══ MATERIAL PROVIDED ══

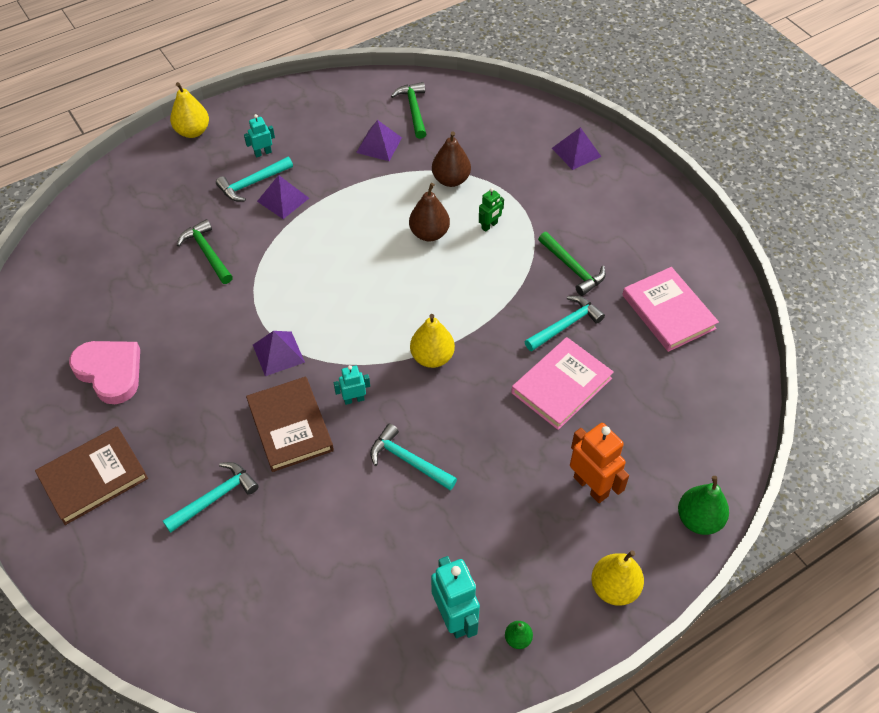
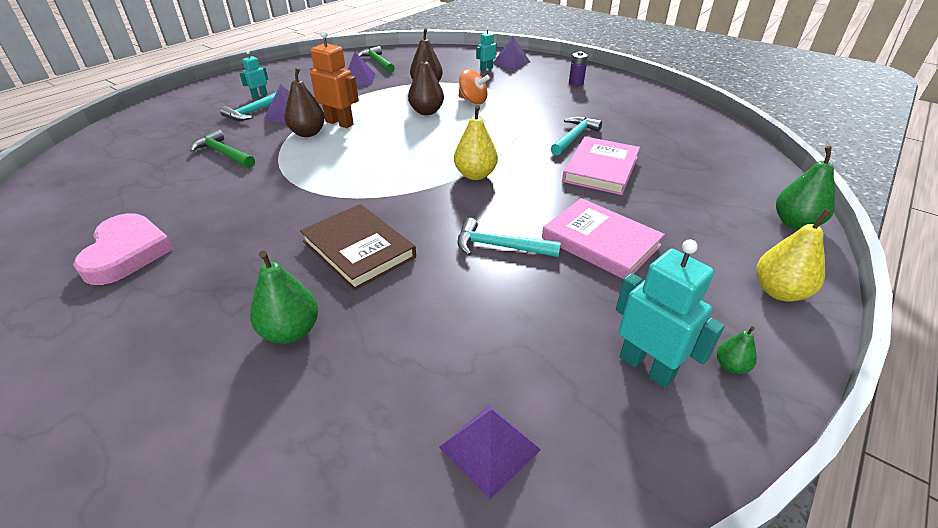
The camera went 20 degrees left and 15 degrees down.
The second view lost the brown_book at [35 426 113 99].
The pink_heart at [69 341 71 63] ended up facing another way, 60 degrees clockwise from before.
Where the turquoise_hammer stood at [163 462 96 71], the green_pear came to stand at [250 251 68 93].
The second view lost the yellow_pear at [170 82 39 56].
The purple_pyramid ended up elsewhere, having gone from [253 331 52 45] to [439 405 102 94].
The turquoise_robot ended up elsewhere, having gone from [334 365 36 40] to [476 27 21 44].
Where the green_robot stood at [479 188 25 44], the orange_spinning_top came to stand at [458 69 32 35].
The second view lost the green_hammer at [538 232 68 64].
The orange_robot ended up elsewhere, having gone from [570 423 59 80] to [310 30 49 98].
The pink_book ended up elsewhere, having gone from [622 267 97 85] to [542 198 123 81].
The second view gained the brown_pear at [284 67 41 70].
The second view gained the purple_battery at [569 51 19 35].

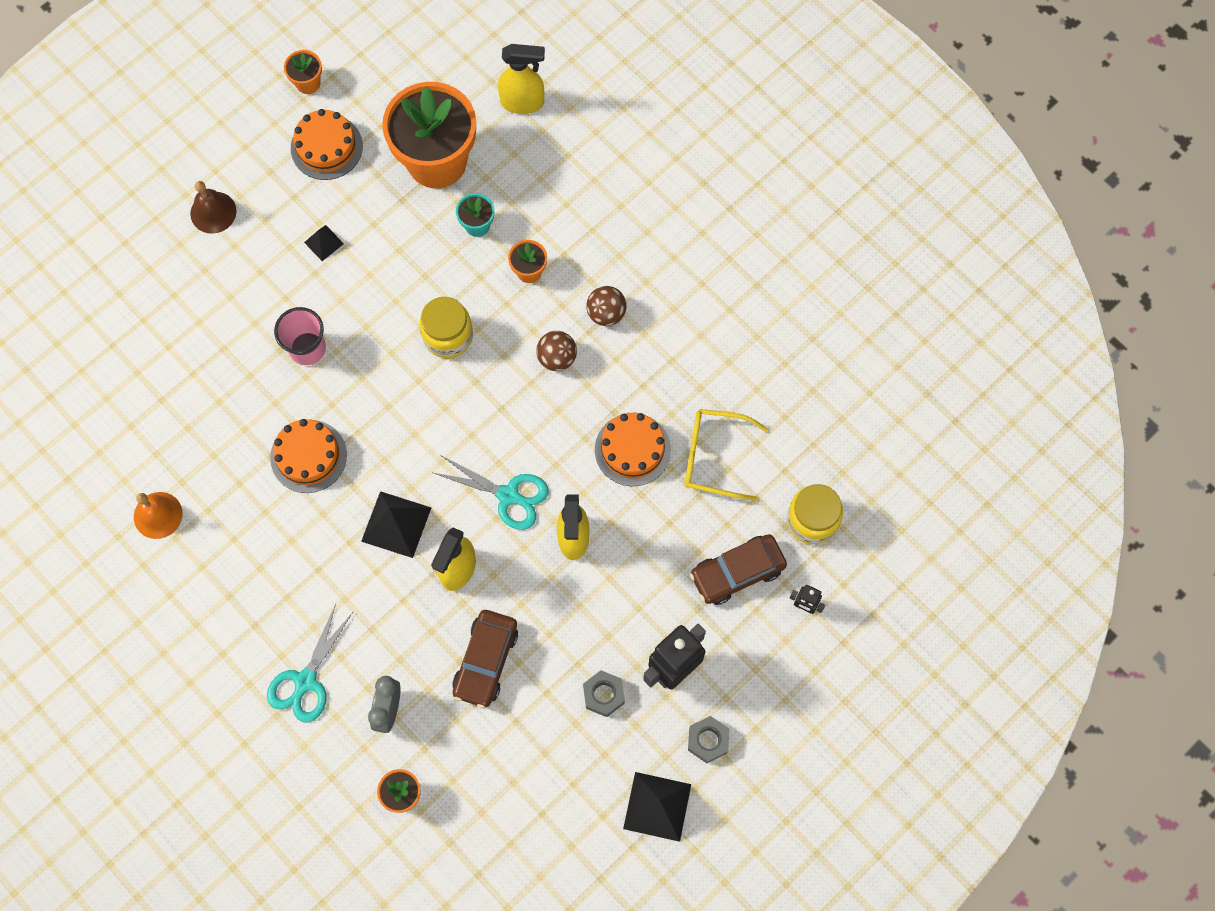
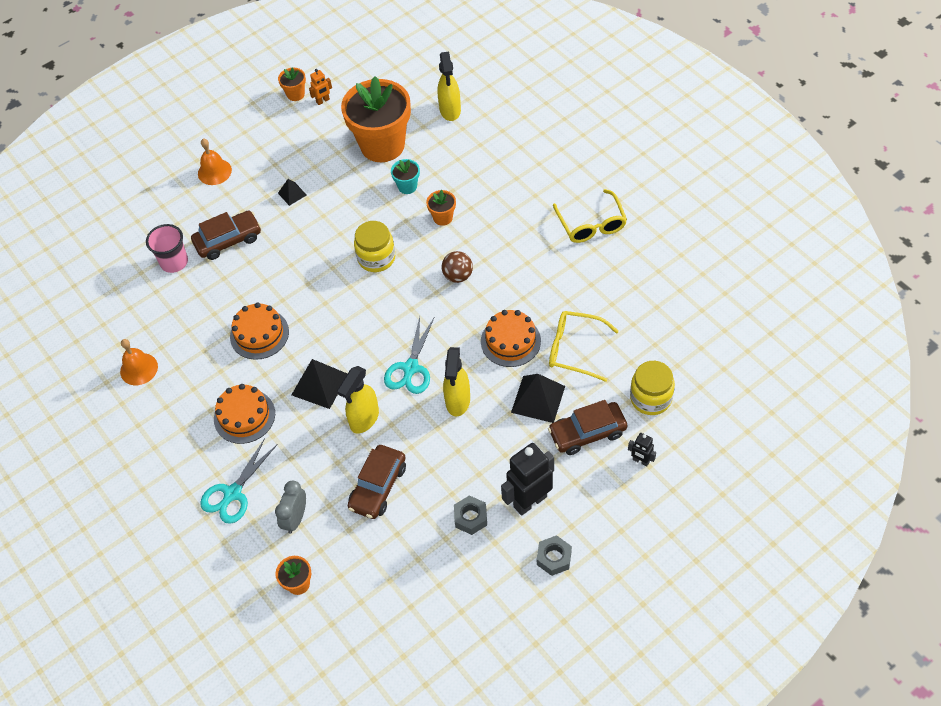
The camera went 10 degrees right and 15 degrees down.
What was the brown_bell at [190 181 47 53] turned into the orange_bell at [198 139 34 46].
The pink_cup ended up elsewhere, having gone from [274 307 52 58] to [146 224 42 49].
The orange_cake ended up elsewhere, having gone from [291 109 72 71] to [214 384 61 60].
The turquoise_scissors at [434 456 114 74] ended up facing another way, 75 degrees clockwise from before.
The yellow_spray_bottle at [498 44 47 70] ended up facing another way, 75 degrees clockwise from before.
The second view lost the brown_ball at [586 286 41 40].
The black_pyramid ended up elsewhere, having gone from [623 772 68 70] to [511 374 54 49].
The second view gained the brown_car at [191 210 70 50].
The second view gained the orange_robot at [309 69 23 36].
The second view gained the yellow_glasses at [553 189 74 54].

═══

* WHAT IS BEING ASKED *
Using the data above, extract exactly the lines from the one that holds "The second view lost the yellow_pear" to the one that holds "The orange_robot ended", both ends included, and no others.

* EXPECTED OUTPUT *
The second view lost the yellow_pear at [170 82 39 56].
The purple_pyramid ended up elsewhere, having gone from [253 331 52 45] to [439 405 102 94].
The turquoise_robot ended up elsewhere, having gone from [334 365 36 40] to [476 27 21 44].
Where the green_robot stood at [479 188 25 44], the orange_spinning_top came to stand at [458 69 32 35].
The second view lost the green_hammer at [538 232 68 64].
The orange_robot ended up elsewhere, having gone from [570 423 59 80] to [310 30 49 98].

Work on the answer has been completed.